[Object matching data]

○ ○ ○ ○ ○ ○ ○

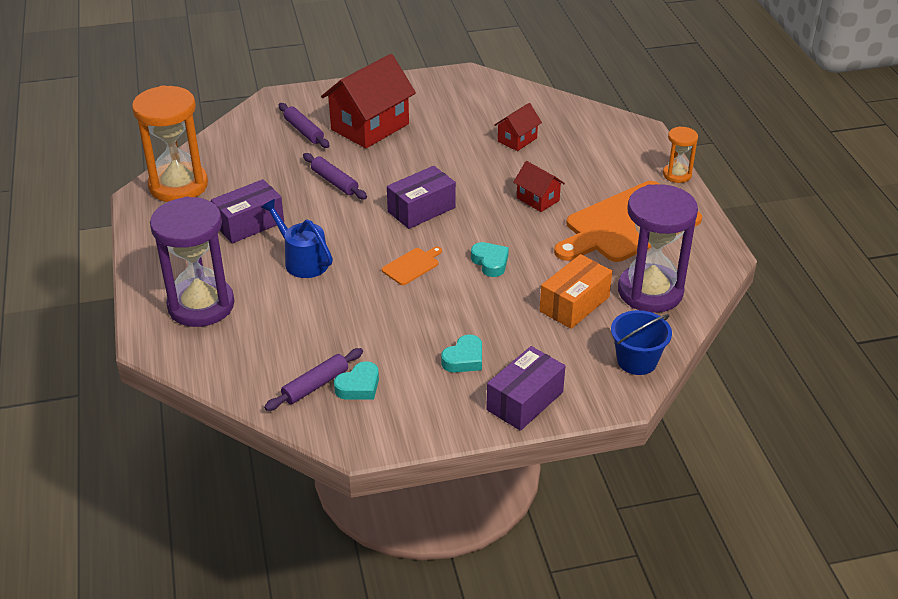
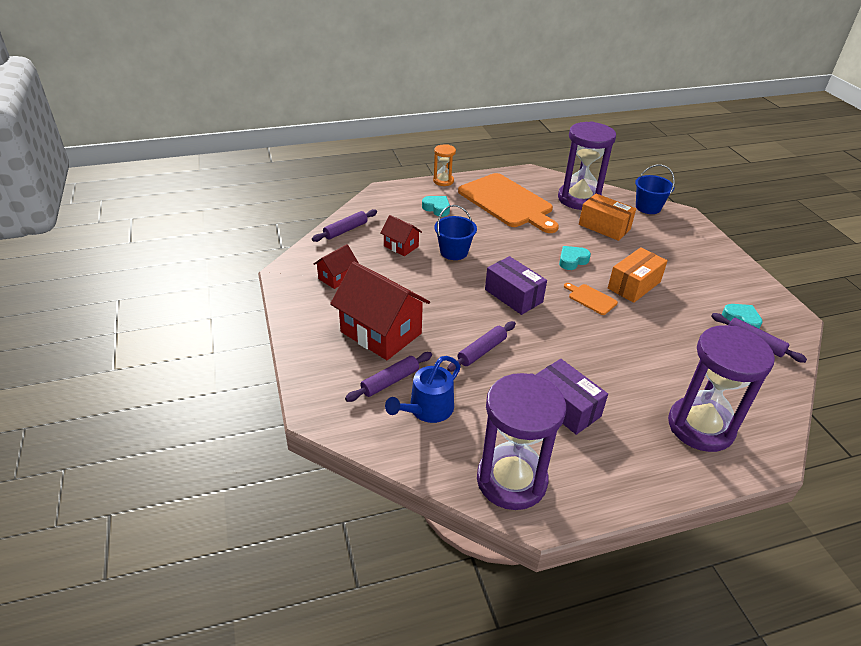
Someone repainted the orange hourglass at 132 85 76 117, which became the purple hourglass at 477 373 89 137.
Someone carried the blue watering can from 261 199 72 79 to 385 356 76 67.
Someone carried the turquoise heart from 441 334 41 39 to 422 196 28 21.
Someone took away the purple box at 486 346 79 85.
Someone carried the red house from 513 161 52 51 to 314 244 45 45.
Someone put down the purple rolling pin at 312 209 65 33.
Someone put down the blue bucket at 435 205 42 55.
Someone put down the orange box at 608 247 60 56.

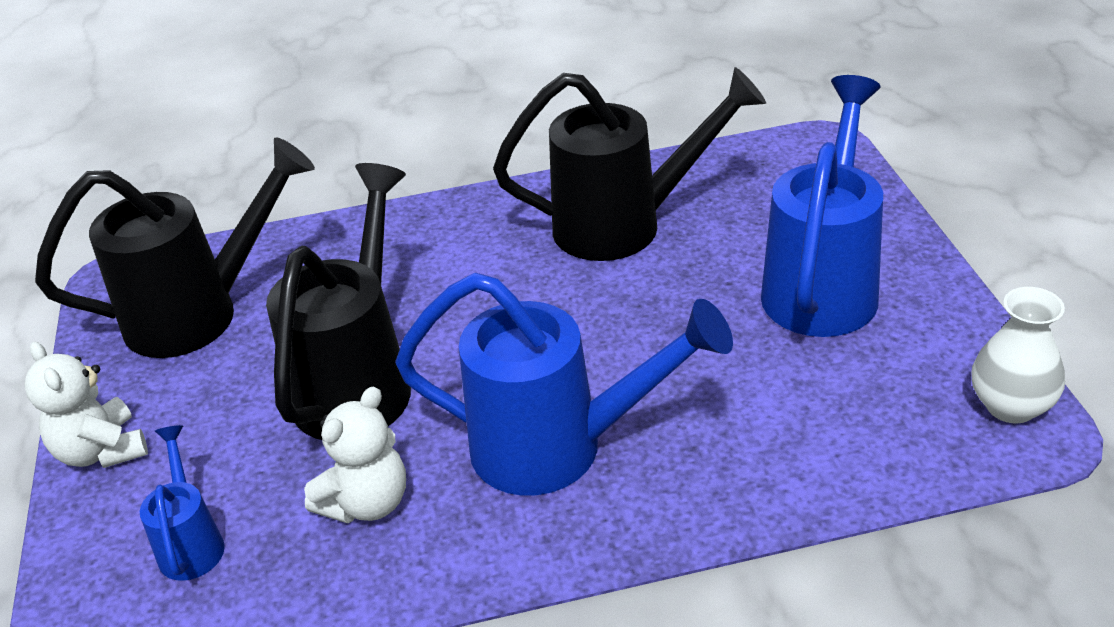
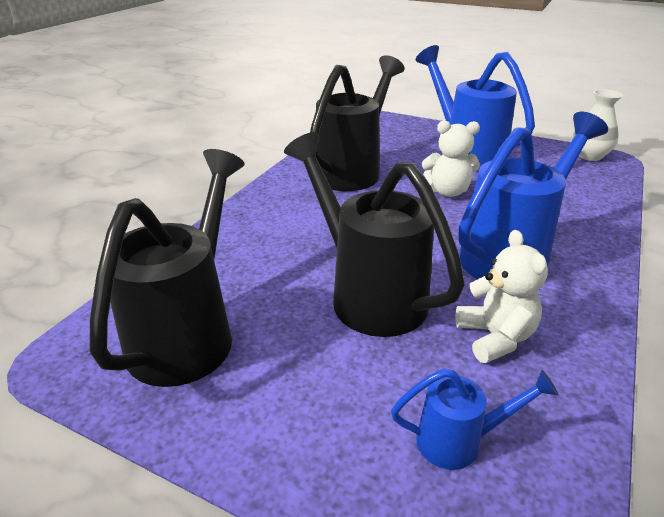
Someone carried the white teddy bear from 25 341 123 127 to 422 121 58 76.
Someone rotated the blue watering can at 140 425 85 156 by 150 degrees clockwise.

○ ○ ○ ○ ○ ○ ○

_HOW TO COMPLETE THIS TASK_
Only lines that hold the string "watering" belong in the answer, so copy every one of them from the records.

_TASK RESPONSE_
Someone carried the blue watering can from 261 199 72 79 to 385 356 76 67.
Someone rotated the blue watering can at 140 425 85 156 by 150 degrees clockwise.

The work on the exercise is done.